(What is required):
Only one stretch of the data is wanted: the line containing "R3: 220 (AGND, TX) -> none", the line containing "LDR2: GL5537 (J3/1, SIG3)", and every line between them, copied exactly.

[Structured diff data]
------------------------------------------------
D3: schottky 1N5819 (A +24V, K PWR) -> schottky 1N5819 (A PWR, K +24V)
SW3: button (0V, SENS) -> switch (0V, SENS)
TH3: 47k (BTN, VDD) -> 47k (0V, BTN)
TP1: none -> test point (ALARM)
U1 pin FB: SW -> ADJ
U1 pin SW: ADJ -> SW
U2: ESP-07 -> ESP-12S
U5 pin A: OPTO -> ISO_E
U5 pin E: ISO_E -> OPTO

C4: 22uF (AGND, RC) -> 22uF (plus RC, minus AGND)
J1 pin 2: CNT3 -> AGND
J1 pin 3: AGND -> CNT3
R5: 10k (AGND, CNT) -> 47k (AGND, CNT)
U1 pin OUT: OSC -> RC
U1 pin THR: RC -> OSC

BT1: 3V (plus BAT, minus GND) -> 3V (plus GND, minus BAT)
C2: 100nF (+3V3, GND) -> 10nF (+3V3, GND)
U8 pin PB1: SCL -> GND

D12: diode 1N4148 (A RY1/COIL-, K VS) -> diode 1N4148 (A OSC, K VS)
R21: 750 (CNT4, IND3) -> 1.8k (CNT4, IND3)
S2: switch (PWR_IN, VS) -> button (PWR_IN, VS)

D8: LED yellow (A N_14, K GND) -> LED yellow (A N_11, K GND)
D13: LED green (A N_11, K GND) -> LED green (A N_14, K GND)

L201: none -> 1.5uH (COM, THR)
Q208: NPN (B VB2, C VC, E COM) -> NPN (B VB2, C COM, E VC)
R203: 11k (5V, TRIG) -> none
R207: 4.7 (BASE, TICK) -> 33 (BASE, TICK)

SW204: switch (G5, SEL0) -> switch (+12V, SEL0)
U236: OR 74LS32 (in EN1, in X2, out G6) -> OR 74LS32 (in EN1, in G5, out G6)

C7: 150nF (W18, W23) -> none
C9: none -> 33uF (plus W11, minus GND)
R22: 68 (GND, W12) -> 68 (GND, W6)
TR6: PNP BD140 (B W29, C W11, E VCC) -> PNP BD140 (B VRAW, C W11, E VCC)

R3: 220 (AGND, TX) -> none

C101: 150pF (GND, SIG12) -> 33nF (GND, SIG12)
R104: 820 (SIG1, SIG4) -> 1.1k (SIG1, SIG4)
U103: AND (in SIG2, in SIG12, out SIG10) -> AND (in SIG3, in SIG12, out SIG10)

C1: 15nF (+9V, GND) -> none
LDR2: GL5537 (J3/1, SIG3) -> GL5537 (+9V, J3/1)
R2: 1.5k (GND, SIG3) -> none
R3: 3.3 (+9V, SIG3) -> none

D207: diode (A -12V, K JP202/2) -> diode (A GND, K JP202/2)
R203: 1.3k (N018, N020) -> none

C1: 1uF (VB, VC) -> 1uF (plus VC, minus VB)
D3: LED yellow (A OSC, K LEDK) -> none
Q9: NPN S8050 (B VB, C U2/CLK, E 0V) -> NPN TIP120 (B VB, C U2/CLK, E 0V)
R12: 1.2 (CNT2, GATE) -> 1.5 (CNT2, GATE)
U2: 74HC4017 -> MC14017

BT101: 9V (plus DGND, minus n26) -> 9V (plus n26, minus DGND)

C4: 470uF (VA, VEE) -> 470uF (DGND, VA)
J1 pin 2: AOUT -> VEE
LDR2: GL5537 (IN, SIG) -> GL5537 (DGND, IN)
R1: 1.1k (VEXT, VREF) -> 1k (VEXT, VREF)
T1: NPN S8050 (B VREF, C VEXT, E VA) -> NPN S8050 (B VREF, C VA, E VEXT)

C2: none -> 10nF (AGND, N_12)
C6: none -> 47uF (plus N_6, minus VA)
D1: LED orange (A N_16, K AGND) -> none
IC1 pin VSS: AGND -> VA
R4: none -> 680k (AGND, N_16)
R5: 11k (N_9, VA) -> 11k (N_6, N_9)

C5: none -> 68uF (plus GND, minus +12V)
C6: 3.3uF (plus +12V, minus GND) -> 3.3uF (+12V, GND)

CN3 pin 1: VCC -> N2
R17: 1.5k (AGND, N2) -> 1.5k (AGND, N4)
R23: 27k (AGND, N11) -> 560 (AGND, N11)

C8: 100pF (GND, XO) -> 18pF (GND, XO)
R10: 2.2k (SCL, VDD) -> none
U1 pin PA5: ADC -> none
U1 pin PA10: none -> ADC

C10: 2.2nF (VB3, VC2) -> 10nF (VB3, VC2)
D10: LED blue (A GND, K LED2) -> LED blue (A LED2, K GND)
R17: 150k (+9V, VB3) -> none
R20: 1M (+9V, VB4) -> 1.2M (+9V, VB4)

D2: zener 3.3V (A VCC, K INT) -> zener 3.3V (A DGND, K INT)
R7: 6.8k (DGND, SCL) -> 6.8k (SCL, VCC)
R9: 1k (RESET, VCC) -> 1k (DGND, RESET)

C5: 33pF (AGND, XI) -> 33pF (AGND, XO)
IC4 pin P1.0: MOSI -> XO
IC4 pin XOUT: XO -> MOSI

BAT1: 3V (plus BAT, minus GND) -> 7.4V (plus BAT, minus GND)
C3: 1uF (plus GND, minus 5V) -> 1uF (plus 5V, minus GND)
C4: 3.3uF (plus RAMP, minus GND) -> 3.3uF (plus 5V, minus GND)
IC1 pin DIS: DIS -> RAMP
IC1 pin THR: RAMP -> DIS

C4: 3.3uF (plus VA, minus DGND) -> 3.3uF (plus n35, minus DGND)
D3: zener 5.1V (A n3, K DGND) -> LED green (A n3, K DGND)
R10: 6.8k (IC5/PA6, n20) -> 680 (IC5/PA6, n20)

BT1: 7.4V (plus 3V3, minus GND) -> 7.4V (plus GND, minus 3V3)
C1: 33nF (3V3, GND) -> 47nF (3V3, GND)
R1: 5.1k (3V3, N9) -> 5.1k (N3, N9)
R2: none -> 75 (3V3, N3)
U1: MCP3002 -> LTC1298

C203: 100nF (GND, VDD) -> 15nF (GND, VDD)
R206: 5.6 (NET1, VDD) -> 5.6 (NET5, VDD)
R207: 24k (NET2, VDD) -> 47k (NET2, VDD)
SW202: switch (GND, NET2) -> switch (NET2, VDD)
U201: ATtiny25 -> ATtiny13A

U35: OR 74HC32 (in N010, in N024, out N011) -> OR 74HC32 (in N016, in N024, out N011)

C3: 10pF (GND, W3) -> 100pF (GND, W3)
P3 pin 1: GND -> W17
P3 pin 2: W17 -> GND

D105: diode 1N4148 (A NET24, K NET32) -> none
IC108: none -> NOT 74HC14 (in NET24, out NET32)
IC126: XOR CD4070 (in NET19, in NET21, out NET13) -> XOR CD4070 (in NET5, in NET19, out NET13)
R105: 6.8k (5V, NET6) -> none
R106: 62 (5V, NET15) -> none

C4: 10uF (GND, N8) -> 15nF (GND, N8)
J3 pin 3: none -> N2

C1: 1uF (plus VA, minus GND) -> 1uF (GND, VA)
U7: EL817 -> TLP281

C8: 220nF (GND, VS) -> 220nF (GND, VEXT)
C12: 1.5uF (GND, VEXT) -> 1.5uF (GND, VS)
------------------------------------------------
(Exercise result):
R3: 220 (AGND, TX) -> none

C101: 150pF (GND, SIG12) -> 33nF (GND, SIG12)
R104: 820 (SIG1, SIG4) -> 1.1k (SIG1, SIG4)
U103: AND (in SIG2, in SIG12, out SIG10) -> AND (in SIG3, in SIG12, out SIG10)

C1: 15nF (+9V, GND) -> none
LDR2: GL5537 (J3/1, SIG3) -> GL5537 (+9V, J3/1)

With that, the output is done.